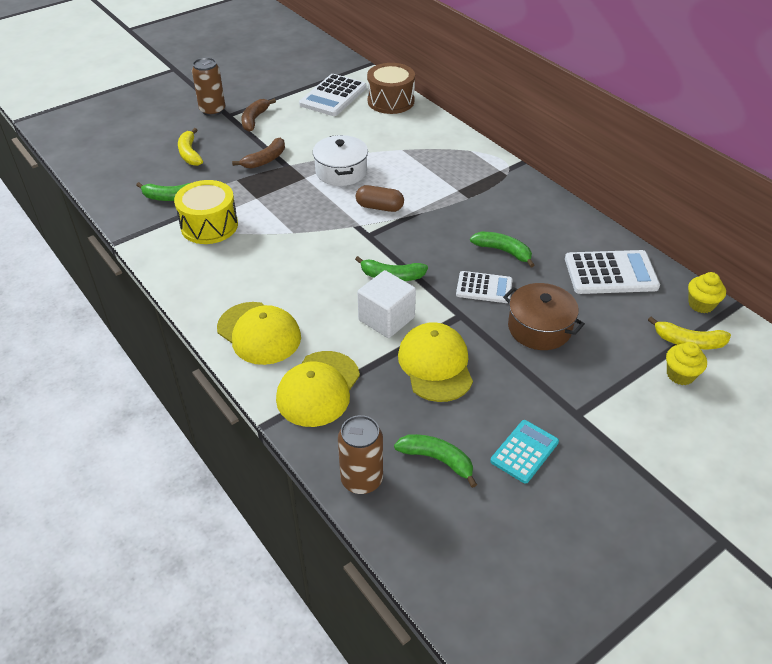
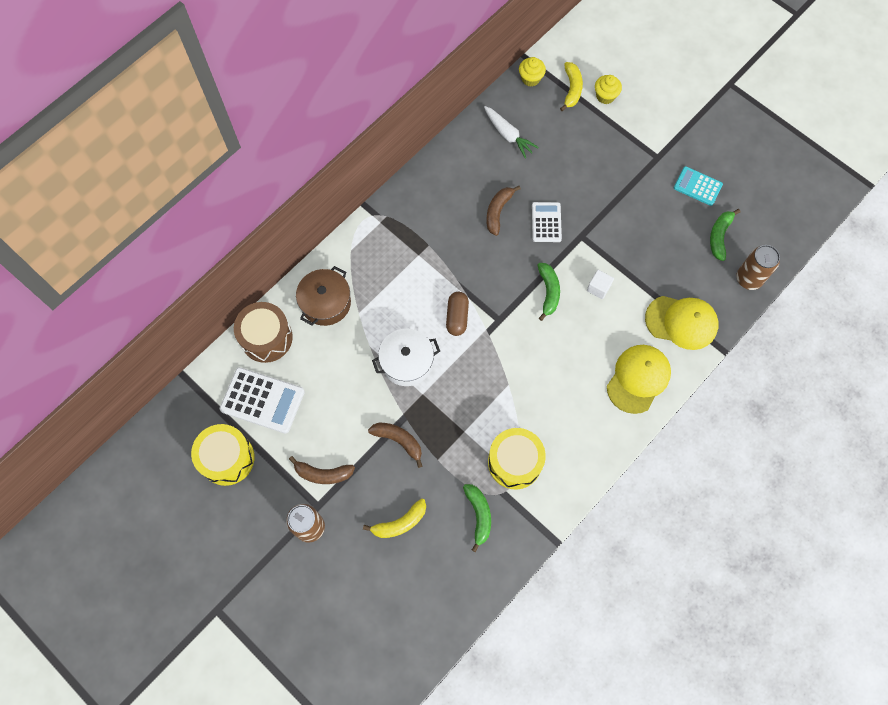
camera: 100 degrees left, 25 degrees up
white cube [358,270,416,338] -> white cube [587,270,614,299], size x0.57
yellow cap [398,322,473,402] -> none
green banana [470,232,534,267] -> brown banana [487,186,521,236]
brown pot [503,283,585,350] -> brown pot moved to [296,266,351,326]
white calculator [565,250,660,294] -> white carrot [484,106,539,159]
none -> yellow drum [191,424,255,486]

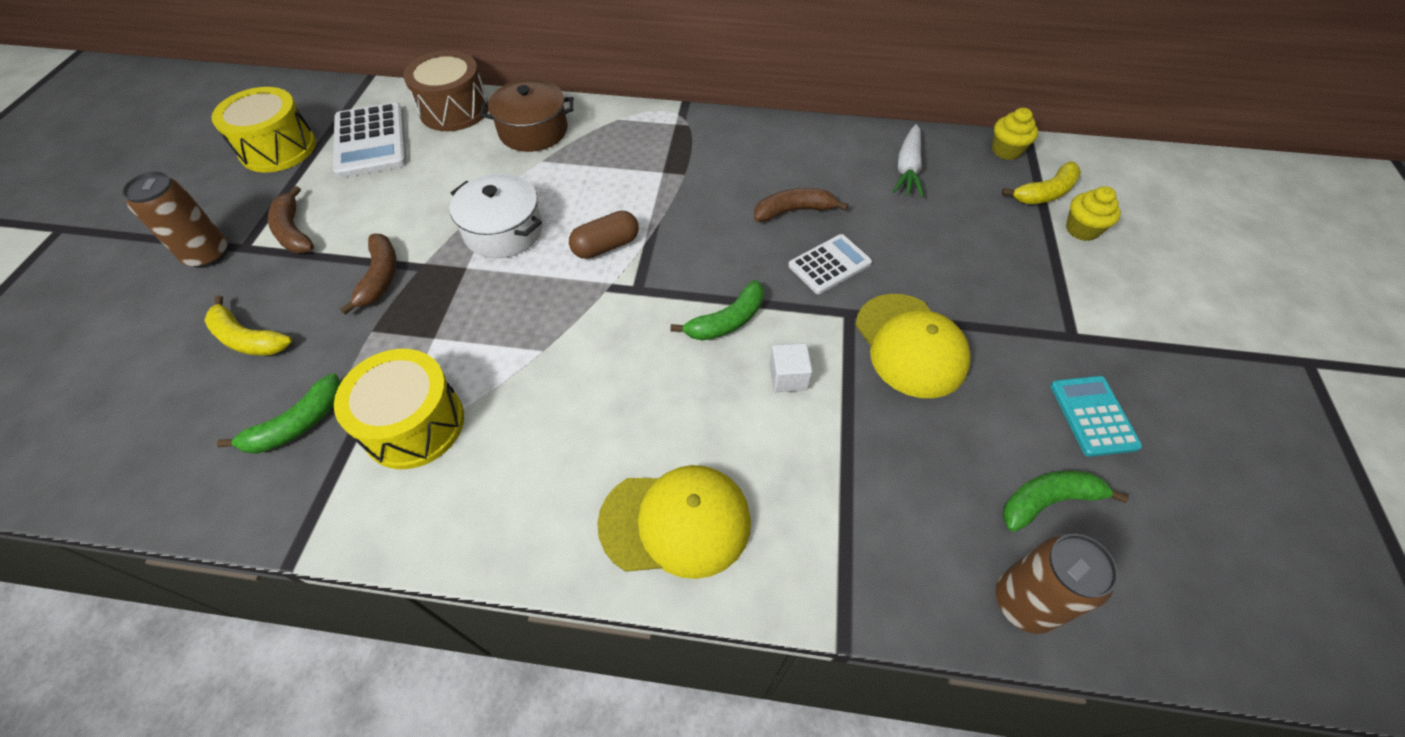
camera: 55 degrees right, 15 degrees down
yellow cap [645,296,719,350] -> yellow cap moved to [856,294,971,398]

==

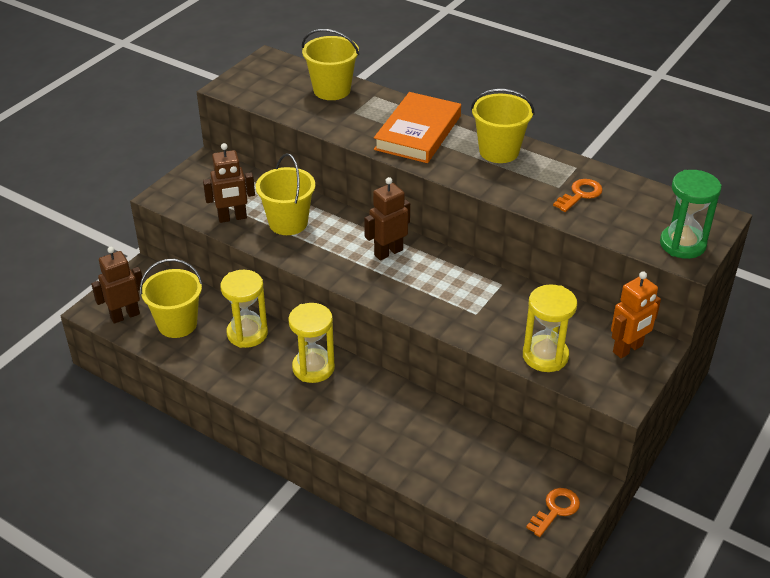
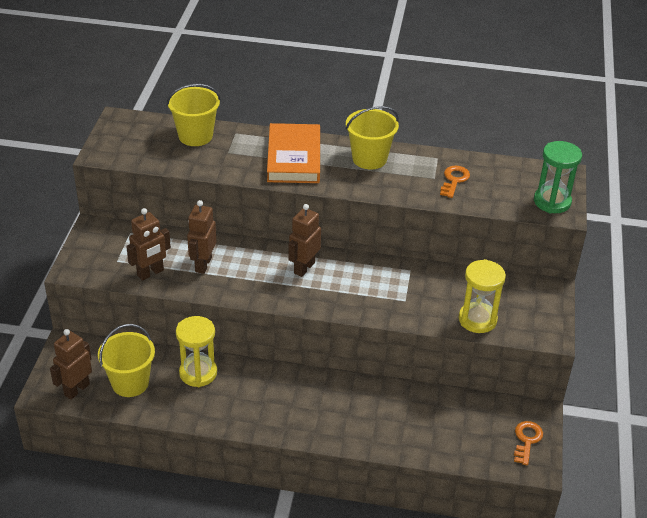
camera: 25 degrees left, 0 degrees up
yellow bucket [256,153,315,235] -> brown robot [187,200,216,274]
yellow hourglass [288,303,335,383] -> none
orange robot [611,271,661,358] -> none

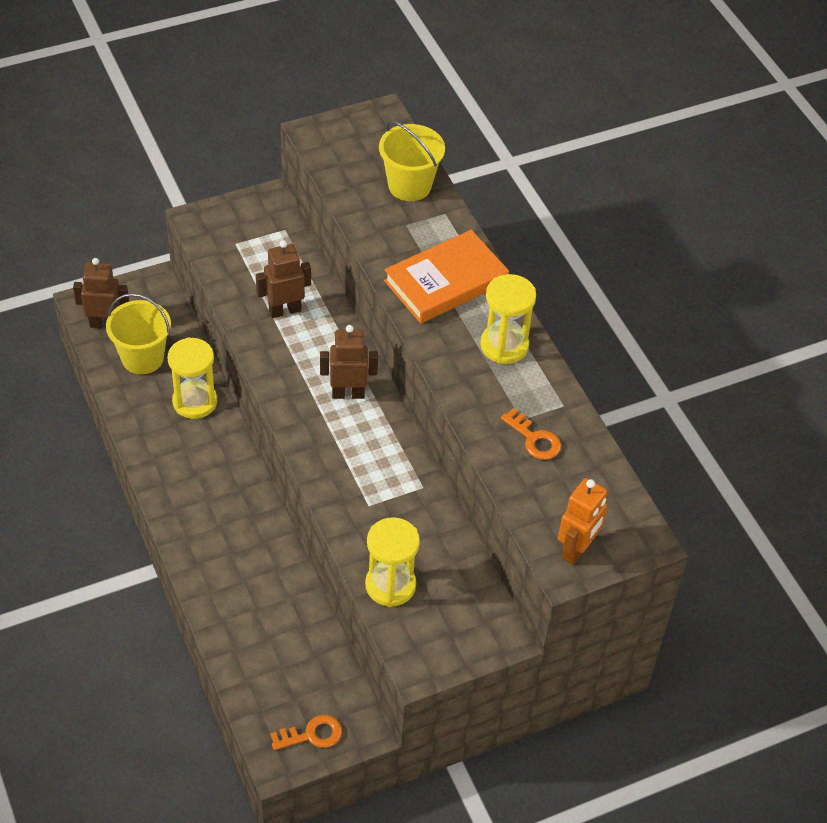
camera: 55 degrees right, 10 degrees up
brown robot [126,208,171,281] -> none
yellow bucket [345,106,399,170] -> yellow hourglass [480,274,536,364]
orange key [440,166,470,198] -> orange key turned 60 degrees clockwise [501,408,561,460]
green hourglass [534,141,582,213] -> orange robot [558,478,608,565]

**WHAT TO PRODUCE**
Line for line, output the entries above from the line with "brown pot [503,283,585,350]" to the line with "yellow cap [645,296,719,350]", both included, and nothing more. Skip pictures.

**ANSWER SPACE**
brown pot [503,283,585,350] -> brown pot moved to [296,266,351,326]
white calculator [565,250,660,294] -> white carrot [484,106,539,159]
none -> yellow drum [191,424,255,486]

camera: 55 degrees right, 15 degrees down
yellow cap [645,296,719,350] -> yellow cap moved to [856,294,971,398]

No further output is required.